→ **What the task asks**
Stop after the line with "orange pan: 5 -> 6"; until then, please copy every line of the records word for word from the first.
------------------------------------
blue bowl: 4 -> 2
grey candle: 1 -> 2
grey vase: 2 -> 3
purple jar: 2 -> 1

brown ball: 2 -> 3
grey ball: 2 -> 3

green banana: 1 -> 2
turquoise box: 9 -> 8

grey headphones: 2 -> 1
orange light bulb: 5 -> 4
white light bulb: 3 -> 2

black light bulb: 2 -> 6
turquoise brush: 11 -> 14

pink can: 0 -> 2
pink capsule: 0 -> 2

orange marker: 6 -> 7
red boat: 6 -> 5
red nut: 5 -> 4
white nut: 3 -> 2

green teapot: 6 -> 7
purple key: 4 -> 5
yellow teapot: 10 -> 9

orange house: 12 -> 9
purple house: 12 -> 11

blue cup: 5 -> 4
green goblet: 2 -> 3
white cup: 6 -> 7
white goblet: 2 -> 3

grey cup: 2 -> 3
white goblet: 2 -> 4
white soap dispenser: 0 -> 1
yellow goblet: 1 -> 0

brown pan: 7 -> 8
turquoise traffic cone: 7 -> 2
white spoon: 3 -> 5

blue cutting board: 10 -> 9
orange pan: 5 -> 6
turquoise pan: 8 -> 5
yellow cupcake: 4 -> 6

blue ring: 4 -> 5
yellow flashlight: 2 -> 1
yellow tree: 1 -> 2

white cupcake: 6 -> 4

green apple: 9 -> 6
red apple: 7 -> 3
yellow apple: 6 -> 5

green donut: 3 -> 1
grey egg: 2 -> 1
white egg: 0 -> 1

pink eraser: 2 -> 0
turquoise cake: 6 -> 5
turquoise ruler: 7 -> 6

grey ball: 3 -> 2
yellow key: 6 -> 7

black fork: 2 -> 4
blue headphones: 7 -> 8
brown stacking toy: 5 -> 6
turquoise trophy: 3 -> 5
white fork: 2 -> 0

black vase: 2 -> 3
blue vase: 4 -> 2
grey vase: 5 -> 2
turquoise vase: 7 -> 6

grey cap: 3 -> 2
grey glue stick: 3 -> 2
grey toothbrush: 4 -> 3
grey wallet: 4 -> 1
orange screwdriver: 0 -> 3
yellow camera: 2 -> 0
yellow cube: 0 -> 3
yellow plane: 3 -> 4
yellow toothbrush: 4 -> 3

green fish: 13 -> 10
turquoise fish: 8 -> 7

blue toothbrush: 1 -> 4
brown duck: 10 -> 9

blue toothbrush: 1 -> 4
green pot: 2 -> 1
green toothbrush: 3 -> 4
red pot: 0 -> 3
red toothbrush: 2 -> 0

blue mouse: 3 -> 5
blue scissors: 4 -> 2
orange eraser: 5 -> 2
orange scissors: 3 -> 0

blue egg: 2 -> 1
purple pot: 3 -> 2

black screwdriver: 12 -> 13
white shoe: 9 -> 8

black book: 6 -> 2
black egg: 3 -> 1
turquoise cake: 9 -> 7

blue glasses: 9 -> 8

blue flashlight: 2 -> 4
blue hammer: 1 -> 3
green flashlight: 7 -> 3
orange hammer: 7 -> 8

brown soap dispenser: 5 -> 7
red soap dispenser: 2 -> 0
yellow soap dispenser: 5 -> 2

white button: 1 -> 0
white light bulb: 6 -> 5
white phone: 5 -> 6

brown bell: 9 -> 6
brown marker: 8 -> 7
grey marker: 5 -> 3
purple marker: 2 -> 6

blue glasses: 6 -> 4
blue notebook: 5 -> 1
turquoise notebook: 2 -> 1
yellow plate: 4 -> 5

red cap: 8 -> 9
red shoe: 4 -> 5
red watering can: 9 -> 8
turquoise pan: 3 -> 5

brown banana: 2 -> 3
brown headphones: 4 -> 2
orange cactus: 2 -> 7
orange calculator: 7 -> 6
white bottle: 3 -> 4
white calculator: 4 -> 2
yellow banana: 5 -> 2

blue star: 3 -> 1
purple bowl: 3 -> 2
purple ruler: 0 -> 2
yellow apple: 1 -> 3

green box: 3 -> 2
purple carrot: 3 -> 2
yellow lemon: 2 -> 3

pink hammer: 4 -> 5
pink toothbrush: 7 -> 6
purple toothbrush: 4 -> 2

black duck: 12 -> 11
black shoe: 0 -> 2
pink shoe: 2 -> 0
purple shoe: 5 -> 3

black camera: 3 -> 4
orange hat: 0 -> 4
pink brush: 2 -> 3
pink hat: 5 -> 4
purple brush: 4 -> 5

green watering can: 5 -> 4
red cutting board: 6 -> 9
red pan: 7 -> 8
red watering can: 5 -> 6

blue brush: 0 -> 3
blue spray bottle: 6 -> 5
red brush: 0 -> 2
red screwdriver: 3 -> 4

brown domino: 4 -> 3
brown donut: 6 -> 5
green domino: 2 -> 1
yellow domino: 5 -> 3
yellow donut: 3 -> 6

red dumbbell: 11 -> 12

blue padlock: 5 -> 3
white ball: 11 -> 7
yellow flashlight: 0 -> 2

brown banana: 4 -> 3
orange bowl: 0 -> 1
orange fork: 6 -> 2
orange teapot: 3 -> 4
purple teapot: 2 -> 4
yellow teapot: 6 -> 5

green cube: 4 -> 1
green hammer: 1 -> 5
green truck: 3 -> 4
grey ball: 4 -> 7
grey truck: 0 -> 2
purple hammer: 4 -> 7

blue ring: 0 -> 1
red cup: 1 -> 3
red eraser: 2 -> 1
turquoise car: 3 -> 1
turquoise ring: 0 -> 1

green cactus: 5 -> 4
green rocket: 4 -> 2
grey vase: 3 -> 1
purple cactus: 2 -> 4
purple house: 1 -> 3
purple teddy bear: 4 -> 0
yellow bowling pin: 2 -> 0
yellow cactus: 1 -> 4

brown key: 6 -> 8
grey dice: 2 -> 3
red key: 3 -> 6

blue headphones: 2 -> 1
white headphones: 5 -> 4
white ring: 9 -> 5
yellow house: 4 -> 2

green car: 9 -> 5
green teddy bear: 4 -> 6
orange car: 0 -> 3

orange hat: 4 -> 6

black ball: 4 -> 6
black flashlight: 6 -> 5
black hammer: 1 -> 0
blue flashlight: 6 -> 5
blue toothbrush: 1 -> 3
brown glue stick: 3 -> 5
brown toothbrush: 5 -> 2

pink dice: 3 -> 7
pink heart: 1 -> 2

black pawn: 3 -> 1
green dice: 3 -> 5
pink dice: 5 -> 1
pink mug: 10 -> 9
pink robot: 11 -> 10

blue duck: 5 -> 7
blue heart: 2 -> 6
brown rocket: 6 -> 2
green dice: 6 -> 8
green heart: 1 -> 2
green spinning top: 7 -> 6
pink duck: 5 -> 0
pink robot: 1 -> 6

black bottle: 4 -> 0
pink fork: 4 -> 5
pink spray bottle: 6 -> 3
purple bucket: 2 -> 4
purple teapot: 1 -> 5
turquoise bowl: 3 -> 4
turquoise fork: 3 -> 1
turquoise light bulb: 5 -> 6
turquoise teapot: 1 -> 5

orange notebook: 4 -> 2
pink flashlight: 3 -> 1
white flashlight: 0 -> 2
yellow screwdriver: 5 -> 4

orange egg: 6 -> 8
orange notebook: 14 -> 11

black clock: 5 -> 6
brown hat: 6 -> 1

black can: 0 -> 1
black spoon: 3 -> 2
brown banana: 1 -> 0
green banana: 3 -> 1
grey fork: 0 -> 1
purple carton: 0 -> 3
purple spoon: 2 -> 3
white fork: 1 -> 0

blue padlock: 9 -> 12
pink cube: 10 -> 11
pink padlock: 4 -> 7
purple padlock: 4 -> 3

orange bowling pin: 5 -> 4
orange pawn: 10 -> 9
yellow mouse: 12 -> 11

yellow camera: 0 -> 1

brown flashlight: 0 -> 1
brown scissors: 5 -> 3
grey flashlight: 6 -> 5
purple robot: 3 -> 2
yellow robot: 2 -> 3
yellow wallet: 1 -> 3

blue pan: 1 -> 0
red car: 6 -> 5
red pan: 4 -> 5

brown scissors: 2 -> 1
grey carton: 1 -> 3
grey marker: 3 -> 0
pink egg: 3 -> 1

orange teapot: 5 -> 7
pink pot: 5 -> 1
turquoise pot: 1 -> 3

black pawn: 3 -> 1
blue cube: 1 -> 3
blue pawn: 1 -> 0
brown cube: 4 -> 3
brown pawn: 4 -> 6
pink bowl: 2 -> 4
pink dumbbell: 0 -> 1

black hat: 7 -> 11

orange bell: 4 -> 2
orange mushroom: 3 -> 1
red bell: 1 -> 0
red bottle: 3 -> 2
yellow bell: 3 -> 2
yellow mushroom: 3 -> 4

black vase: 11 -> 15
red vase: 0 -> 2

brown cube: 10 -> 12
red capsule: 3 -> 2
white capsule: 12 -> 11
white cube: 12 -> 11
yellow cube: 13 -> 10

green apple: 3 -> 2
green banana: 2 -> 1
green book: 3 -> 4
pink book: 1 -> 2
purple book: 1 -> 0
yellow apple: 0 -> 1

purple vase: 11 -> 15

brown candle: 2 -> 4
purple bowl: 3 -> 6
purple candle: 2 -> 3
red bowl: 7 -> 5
------------------------------------
→ **Task response**
blue bowl: 4 -> 2
grey candle: 1 -> 2
grey vase: 2 -> 3
purple jar: 2 -> 1

brown ball: 2 -> 3
grey ball: 2 -> 3

green banana: 1 -> 2
turquoise box: 9 -> 8

grey headphones: 2 -> 1
orange light bulb: 5 -> 4
white light bulb: 3 -> 2

black light bulb: 2 -> 6
turquoise brush: 11 -> 14

pink can: 0 -> 2
pink capsule: 0 -> 2

orange marker: 6 -> 7
red boat: 6 -> 5
red nut: 5 -> 4
white nut: 3 -> 2

green teapot: 6 -> 7
purple key: 4 -> 5
yellow teapot: 10 -> 9

orange house: 12 -> 9
purple house: 12 -> 11

blue cup: 5 -> 4
green goblet: 2 -> 3
white cup: 6 -> 7
white goblet: 2 -> 3

grey cup: 2 -> 3
white goblet: 2 -> 4
white soap dispenser: 0 -> 1
yellow goblet: 1 -> 0

brown pan: 7 -> 8
turquoise traffic cone: 7 -> 2
white spoon: 3 -> 5

blue cutting board: 10 -> 9
orange pan: 5 -> 6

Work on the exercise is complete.